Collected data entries
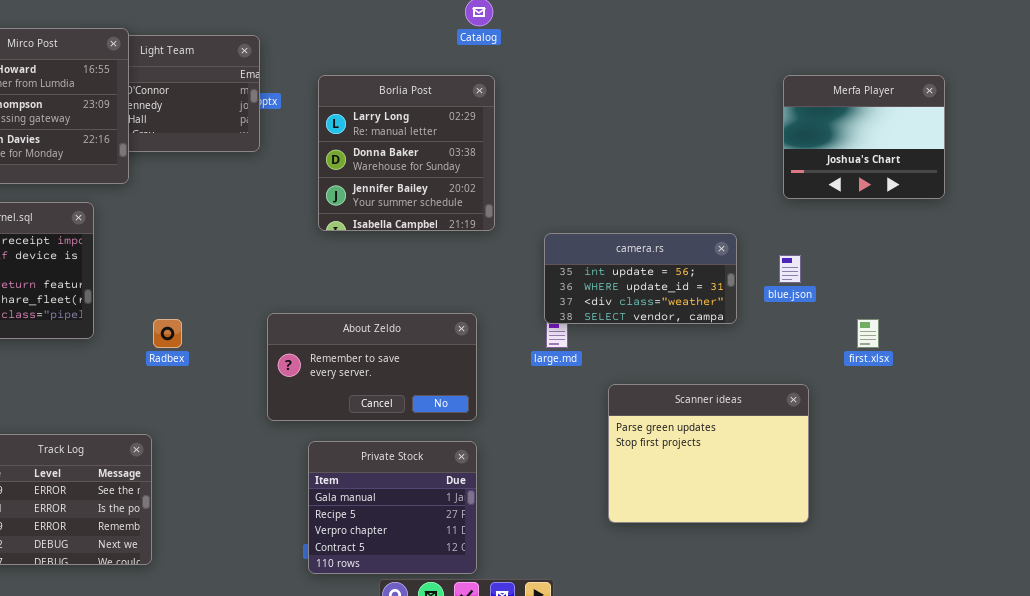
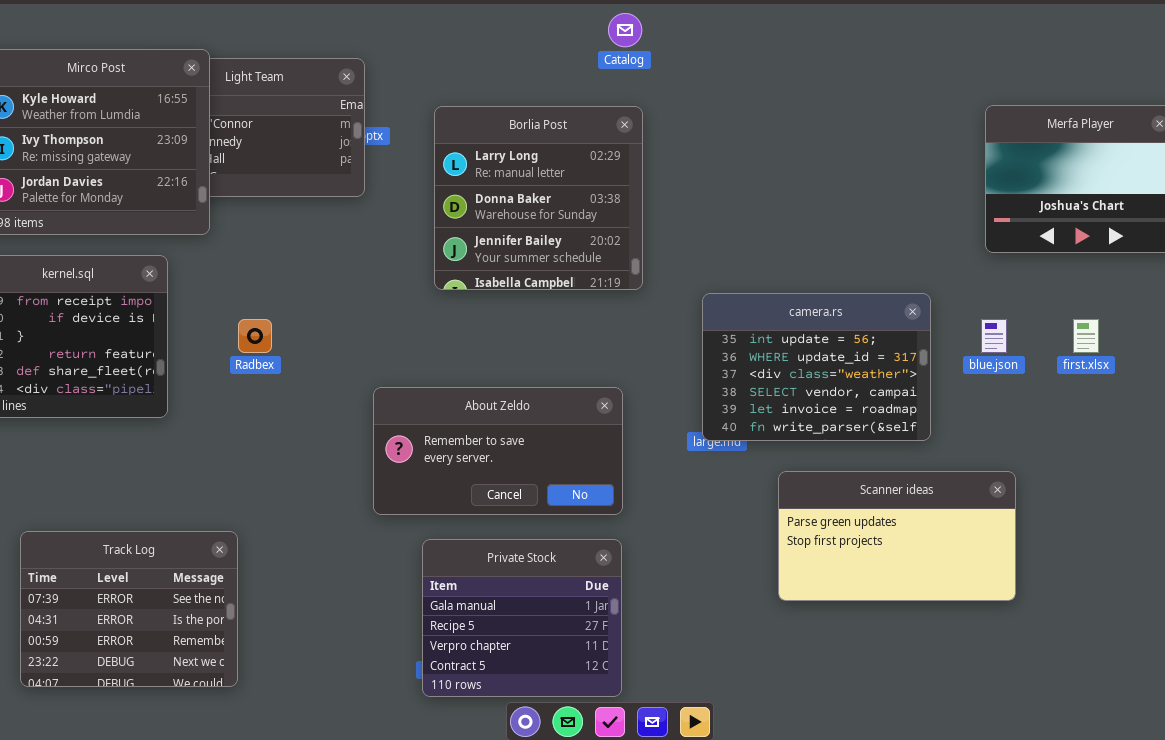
camera.rs: [544,233,737,324] -> [702,293,931,441], resized
Radbex: [153,319,182,348] -> [238,319,272,353], moved
first.xlsx: [857,319,879,348] -> [1073,319,1099,353], moved
Scanner ideas: [608,384,809,523] -> [778,471,1016,601], resized

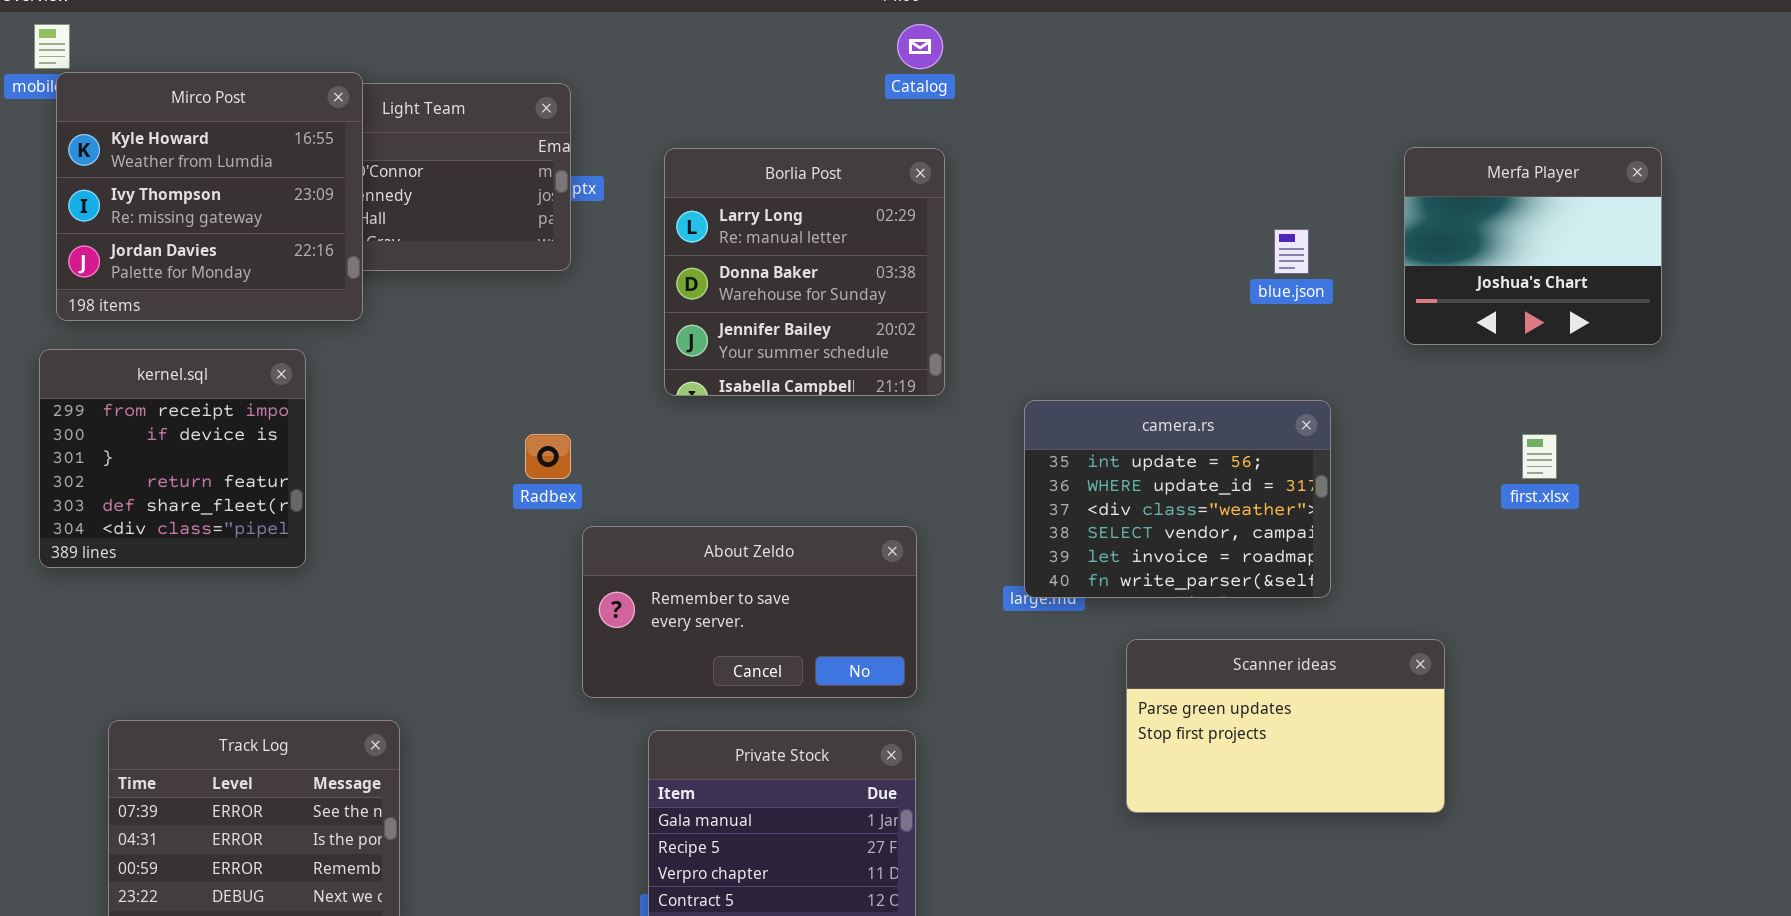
Radbex: [238,319,272,353] -> [525,434,571,479], moved
blue.json: [981,319,1007,353] -> [1274,229,1309,274], moved

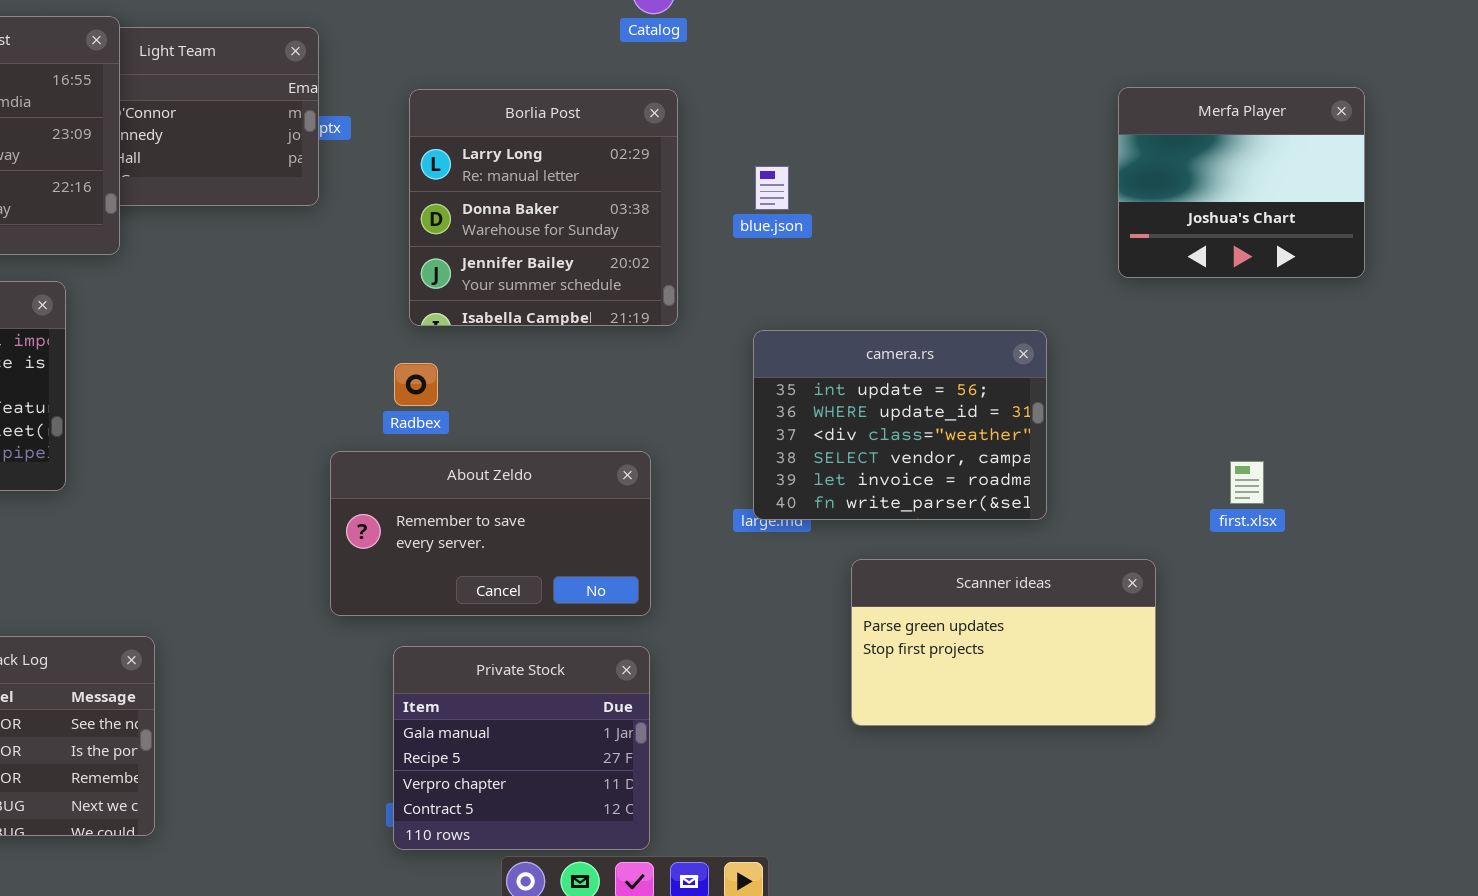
blue.json: [1274,229,1309,274] -> [755,166,789,210], moved
Radbex: [525,434,571,479] -> [394,363,438,406], moved
first.xlsx: [1522,434,1557,479] -> [1230,461,1264,504], moved

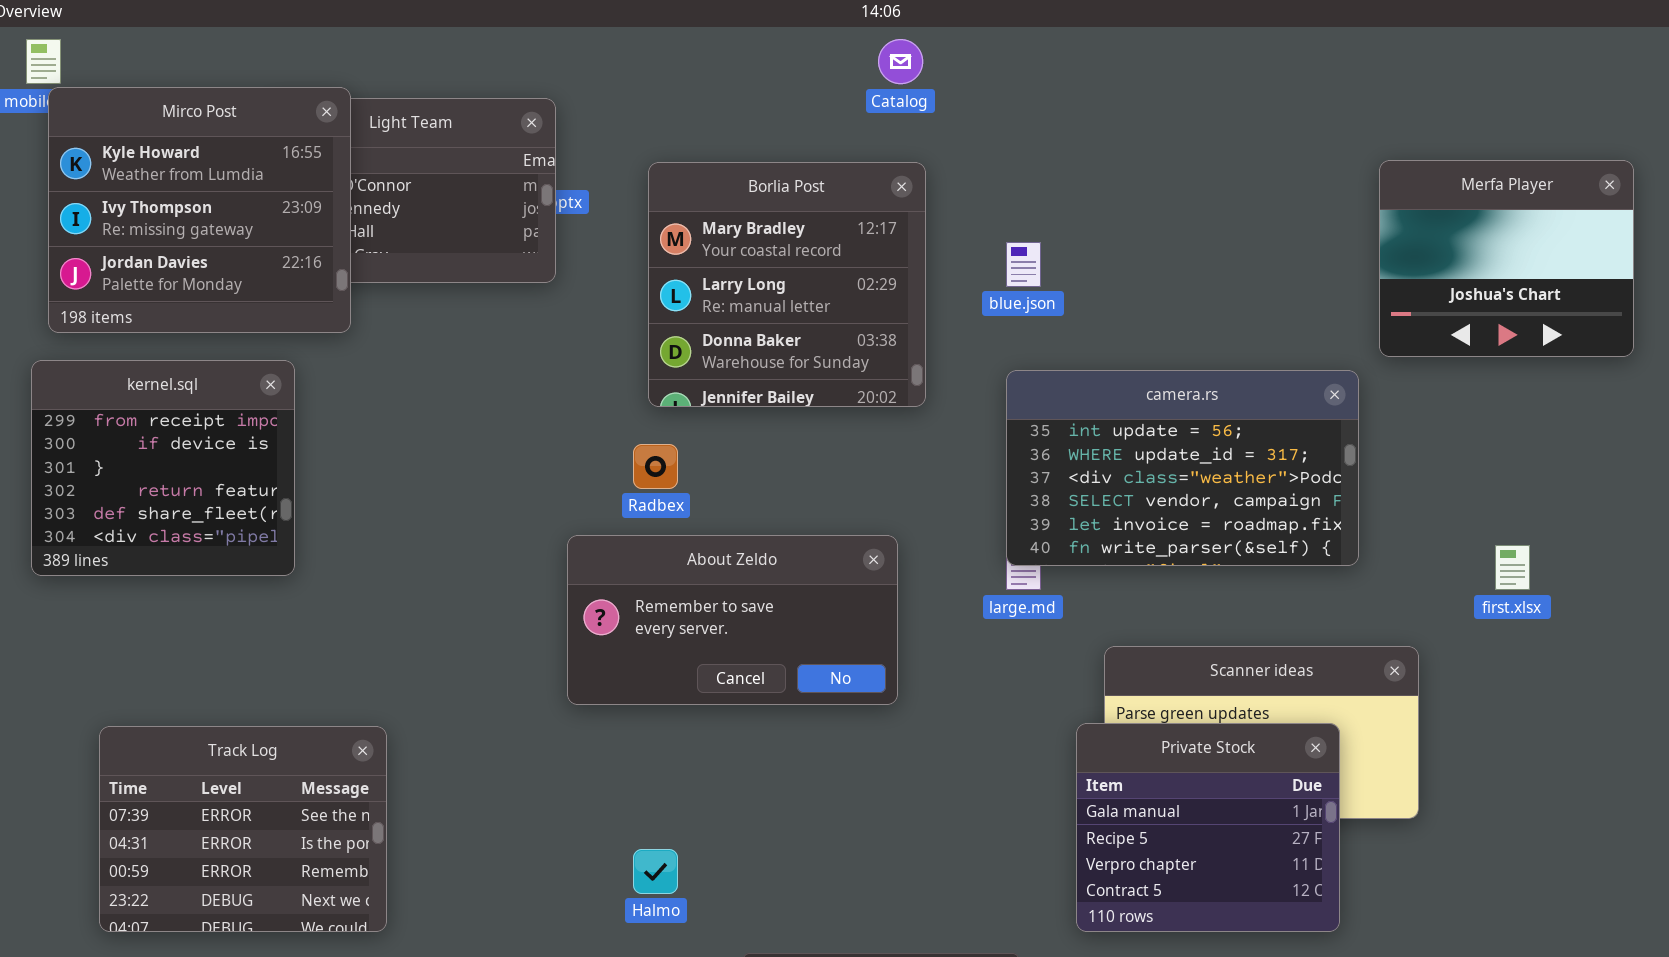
Borlia Post: [409,89,678,326] -> [648,162,926,407], scrolled up 1 row
camera.rs: [753,330,1047,520] -> [1006,370,1359,566], moved, resized
Private Stock: [393,646,650,850] -> [1076,723,1340,932], moved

#### Task directions
The answer must consist of every line above that contains the word "first".

#### Expected output
first.xlsx: [857,319,879,348] -> [1073,319,1099,353], moved
first.xlsx: [1522,434,1557,479] -> [1230,461,1264,504], moved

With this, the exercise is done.